Rewrite the items as a JSON list of strings, one string per line, leaving out blank lines. Include only the lines from the line with "Edward (651, 1164)" to the line with "argued [1160, 1540]", both included.

*** DATA EXTRACT

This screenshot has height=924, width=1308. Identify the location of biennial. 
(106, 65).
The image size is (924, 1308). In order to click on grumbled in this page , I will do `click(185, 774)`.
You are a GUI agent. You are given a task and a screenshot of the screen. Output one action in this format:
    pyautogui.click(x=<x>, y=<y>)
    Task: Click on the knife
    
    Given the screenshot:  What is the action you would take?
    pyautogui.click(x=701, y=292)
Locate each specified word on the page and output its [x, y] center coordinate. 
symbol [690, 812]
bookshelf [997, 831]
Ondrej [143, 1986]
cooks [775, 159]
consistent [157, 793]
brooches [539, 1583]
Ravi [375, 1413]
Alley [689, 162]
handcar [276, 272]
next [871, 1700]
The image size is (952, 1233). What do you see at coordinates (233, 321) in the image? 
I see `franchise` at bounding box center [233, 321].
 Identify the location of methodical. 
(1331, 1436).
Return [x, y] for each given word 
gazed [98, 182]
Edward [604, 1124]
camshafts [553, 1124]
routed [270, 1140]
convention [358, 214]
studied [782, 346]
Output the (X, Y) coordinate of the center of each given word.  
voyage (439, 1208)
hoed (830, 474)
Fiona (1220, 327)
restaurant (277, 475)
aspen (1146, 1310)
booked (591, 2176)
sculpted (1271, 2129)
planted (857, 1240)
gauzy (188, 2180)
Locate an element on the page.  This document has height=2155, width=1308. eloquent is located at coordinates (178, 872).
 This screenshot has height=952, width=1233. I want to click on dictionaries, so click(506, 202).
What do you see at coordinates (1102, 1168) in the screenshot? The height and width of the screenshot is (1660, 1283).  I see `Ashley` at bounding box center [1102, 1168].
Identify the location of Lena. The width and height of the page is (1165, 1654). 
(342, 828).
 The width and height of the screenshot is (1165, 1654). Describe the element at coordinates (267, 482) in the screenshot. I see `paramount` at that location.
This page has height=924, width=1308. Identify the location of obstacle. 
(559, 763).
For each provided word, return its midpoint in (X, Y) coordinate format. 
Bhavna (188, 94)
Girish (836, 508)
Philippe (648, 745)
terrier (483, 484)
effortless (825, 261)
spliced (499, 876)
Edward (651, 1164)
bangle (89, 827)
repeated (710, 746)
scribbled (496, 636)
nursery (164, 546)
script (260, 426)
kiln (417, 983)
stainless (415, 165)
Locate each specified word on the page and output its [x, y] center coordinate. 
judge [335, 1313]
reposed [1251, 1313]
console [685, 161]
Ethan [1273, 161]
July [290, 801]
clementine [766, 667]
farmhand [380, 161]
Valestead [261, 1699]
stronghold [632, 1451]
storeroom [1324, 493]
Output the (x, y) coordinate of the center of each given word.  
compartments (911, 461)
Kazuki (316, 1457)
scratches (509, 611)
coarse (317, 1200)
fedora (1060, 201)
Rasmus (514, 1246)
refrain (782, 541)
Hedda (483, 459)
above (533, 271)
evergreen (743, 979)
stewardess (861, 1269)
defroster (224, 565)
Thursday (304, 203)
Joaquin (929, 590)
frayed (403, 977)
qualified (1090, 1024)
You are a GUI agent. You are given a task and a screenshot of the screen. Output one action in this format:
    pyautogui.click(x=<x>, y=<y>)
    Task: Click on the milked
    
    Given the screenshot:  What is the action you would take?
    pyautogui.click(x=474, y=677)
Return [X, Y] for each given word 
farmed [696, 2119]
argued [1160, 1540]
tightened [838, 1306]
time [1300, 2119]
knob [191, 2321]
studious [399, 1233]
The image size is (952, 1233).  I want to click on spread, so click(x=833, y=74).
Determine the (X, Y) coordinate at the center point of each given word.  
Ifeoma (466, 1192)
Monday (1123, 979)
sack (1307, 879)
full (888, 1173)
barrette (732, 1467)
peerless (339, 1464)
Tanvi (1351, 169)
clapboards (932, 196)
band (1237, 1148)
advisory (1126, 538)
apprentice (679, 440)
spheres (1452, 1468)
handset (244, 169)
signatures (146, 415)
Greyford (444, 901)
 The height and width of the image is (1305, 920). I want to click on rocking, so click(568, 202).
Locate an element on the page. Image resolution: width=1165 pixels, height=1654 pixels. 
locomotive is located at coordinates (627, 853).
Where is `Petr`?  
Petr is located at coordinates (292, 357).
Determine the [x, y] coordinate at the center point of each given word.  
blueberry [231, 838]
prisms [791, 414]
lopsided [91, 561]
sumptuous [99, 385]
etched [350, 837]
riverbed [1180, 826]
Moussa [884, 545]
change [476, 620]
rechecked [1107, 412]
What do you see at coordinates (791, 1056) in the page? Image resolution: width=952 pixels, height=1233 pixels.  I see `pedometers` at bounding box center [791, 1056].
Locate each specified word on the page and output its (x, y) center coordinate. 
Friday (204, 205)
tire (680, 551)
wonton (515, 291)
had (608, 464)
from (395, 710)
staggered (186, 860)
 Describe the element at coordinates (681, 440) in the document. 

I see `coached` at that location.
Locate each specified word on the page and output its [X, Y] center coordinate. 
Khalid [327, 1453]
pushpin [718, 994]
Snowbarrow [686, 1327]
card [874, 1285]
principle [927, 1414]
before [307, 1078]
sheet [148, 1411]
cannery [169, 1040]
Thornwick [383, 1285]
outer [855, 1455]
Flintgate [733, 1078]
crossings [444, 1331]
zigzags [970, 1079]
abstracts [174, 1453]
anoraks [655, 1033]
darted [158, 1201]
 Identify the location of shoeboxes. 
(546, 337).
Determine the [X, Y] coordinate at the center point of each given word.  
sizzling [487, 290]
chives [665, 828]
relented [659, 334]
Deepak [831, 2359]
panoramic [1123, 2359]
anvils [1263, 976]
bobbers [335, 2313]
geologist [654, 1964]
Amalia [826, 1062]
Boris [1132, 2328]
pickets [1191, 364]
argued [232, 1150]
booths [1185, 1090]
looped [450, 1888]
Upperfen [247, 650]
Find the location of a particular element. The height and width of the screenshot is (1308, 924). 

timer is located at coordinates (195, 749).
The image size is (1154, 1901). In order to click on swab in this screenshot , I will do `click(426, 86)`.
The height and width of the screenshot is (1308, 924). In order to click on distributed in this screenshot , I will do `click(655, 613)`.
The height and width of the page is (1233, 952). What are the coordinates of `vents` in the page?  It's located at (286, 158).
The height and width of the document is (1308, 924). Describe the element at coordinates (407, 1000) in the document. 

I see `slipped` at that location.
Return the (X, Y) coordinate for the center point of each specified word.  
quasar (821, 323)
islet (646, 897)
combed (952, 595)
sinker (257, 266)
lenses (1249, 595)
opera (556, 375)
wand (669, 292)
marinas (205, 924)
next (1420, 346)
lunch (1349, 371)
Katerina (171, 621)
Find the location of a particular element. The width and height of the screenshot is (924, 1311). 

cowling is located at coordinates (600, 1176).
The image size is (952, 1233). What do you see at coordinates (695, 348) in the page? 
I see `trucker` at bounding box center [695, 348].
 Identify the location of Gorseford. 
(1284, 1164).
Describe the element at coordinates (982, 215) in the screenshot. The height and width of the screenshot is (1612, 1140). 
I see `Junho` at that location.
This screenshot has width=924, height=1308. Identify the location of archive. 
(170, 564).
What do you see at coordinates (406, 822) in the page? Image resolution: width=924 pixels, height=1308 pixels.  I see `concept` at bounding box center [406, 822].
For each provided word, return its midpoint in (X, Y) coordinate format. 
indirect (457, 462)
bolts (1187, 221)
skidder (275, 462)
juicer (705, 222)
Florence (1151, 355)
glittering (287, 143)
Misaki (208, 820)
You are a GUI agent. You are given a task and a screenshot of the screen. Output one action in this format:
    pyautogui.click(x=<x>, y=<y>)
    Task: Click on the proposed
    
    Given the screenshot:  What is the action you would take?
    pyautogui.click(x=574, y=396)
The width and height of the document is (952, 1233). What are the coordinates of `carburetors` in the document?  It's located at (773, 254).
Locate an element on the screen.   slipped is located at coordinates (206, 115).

******

_CORRECT RESULT_:
[
  "Edward (651, 1164)",
  "bangle (89, 827)",
  "repeated (710, 746)",
  "scribbled (496, 636)",
  "nursery (164, 546)",
  "script (260, 426)",
  "kiln (417, 983)",
  "stainless (415, 165)",
  "Locate each specified word on the page and output its [x, y] center coordinate. ",
  "judge [335, 1313]",
  "reposed [1251, 1313]",
  "console [685, 161]",
  "Ethan [1273, 161]",
  "July [290, 801]",
  "clementine [766, 667]",
  "farmhand [380, 161]",
  "Valestead [261, 1699]",
  "stronghold [632, 1451]",
  "storeroom [1324, 493]",
  "Output the (x, y) coordinate of the center of each given word.  ",
  "compartments (911, 461)",
  "Kazuki (316, 1457)",
  "scratches (509, 611)",
  "coarse (317, 1200)",
  "fedora (1060, 201)",
  "Rasmus (514, 1246)",
  "refrain (782, 541)",
  "Hedda (483, 459)",
  "above (533, 271)",
  "evergreen (743, 979)",
  "stewardess (861, 1269)",
  "defroster (224, 565)",
  "Thursday (304, 203)",
  "Joaquin (929, 590)",
  "frayed (403, 977)",
  "qualified (1090, 1024)",
  "You are a GUI agent. You are given a task and a screenshot of the screen. Output one action in this format:",
  "    pyautogui.click(x=<x>, y=<y>)",
  "    Task: Click on the milked",
  "    Given the screenshot:  What is the action you would take?",
  "    pyautogui.click(x=474, y=677)",
  "Return [X, Y] for each given word ",
  "farmed [696, 2119]",
  "argued [1160, 1540]"
]